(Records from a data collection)
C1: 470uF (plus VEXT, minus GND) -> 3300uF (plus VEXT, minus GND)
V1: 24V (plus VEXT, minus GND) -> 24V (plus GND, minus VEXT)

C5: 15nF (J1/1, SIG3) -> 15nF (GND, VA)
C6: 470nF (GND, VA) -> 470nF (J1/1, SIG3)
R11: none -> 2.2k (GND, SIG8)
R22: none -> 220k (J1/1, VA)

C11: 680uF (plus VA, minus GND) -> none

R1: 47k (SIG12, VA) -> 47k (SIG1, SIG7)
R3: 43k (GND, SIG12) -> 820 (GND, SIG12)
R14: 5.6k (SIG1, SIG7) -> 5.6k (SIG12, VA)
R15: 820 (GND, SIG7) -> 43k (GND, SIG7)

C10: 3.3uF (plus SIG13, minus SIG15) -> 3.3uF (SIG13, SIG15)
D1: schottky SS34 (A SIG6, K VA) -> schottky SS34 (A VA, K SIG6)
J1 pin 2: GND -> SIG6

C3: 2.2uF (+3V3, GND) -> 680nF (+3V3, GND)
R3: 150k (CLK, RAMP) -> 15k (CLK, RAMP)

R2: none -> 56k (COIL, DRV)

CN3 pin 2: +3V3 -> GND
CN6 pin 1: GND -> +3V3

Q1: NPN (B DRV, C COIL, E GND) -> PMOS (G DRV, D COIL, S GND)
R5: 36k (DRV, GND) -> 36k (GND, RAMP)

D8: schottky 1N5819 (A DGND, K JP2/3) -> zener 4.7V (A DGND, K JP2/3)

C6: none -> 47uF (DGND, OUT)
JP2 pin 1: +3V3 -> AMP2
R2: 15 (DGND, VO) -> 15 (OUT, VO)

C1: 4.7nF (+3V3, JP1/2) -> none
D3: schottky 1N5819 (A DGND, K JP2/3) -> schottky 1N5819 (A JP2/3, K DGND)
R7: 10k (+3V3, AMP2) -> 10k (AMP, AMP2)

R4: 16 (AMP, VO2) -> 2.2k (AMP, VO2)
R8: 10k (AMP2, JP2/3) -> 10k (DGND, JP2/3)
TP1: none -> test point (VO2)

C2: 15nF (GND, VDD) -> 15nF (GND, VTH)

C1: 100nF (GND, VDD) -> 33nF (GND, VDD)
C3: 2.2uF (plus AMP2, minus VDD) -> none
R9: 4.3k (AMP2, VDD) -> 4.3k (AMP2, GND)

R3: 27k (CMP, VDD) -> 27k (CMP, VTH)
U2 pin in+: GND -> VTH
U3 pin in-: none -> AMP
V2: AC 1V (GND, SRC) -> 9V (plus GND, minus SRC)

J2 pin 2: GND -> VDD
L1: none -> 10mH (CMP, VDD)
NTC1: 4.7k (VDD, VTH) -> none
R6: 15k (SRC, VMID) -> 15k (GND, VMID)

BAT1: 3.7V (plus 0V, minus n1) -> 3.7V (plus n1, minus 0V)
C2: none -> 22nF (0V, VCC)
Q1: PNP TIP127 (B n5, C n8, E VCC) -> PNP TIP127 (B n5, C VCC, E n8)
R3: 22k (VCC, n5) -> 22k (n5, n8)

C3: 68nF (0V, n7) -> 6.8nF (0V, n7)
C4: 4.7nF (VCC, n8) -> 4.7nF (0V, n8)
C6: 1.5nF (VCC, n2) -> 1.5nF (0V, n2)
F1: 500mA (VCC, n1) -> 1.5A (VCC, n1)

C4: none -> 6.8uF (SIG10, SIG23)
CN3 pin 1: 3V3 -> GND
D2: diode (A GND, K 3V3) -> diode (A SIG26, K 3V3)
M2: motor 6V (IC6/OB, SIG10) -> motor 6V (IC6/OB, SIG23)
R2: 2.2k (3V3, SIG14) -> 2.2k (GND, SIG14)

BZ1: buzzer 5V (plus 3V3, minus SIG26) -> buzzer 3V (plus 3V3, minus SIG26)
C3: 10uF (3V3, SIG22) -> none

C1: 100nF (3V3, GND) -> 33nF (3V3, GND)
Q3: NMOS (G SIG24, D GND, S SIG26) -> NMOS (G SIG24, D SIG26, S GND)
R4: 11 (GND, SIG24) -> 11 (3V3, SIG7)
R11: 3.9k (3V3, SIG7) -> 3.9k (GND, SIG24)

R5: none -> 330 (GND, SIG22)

Work request —
Please transcribe exactly the lines above from the line that has "R11: none -> 2.2k (GND, SIG8)" up to and including the line that has "C3: 68nF (0V, n7) -> 6.8nF (0V, n7)"; no other line belongs in the answer.

Reply to the task —
R11: none -> 2.2k (GND, SIG8)
R22: none -> 220k (J1/1, VA)

C11: 680uF (plus VA, minus GND) -> none

R1: 47k (SIG12, VA) -> 47k (SIG1, SIG7)
R3: 43k (GND, SIG12) -> 820 (GND, SIG12)
R14: 5.6k (SIG1, SIG7) -> 5.6k (SIG12, VA)
R15: 820 (GND, SIG7) -> 43k (GND, SIG7)

C10: 3.3uF (plus SIG13, minus SIG15) -> 3.3uF (SIG13, SIG15)
D1: schottky SS34 (A SIG6, K VA) -> schottky SS34 (A VA, K SIG6)
J1 pin 2: GND -> SIG6

C3: 2.2uF (+3V3, GND) -> 680nF (+3V3, GND)
R3: 150k (CLK, RAMP) -> 15k (CLK, RAMP)

R2: none -> 56k (COIL, DRV)

CN3 pin 2: +3V3 -> GND
CN6 pin 1: GND -> +3V3

Q1: NPN (B DRV, C COIL, E GND) -> PMOS (G DRV, D COIL, S GND)
R5: 36k (DRV, GND) -> 36k (GND, RAMP)

D8: schottky 1N5819 (A DGND, K JP2/3) -> zener 4.7V (A DGND, K JP2/3)

C6: none -> 47uF (DGND, OUT)
JP2 pin 1: +3V3 -> AMP2
R2: 15 (DGND, VO) -> 15 (OUT, VO)

C1: 4.7nF (+3V3, JP1/2) -> none
D3: schottky 1N5819 (A DGND, K JP2/3) -> schottky 1N5819 (A JP2/3, K DGND)
R7: 10k (+3V3, AMP2) -> 10k (AMP, AMP2)

R4: 16 (AMP, VO2) -> 2.2k (AMP, VO2)
R8: 10k (AMP2, JP2/3) -> 10k (DGND, JP2/3)
TP1: none -> test point (VO2)

C2: 15nF (GND, VDD) -> 15nF (GND, VTH)

C1: 100nF (GND, VDD) -> 33nF (GND, VDD)
C3: 2.2uF (plus AMP2, minus VDD) -> none
R9: 4.3k (AMP2, VDD) -> 4.3k (AMP2, GND)

R3: 27k (CMP, VDD) -> 27k (CMP, VTH)
U2 pin in+: GND -> VTH
U3 pin in-: none -> AMP
V2: AC 1V (GND, SRC) -> 9V (plus GND, minus SRC)

J2 pin 2: GND -> VDD
L1: none -> 10mH (CMP, VDD)
NTC1: 4.7k (VDD, VTH) -> none
R6: 15k (SRC, VMID) -> 15k (GND, VMID)

BAT1: 3.7V (plus 0V, minus n1) -> 3.7V (plus n1, minus 0V)
C2: none -> 22nF (0V, VCC)
Q1: PNP TIP127 (B n5, C n8, E VCC) -> PNP TIP127 (B n5, C VCC, E n8)
R3: 22k (VCC, n5) -> 22k (n5, n8)

C3: 68nF (0V, n7) -> 6.8nF (0V, n7)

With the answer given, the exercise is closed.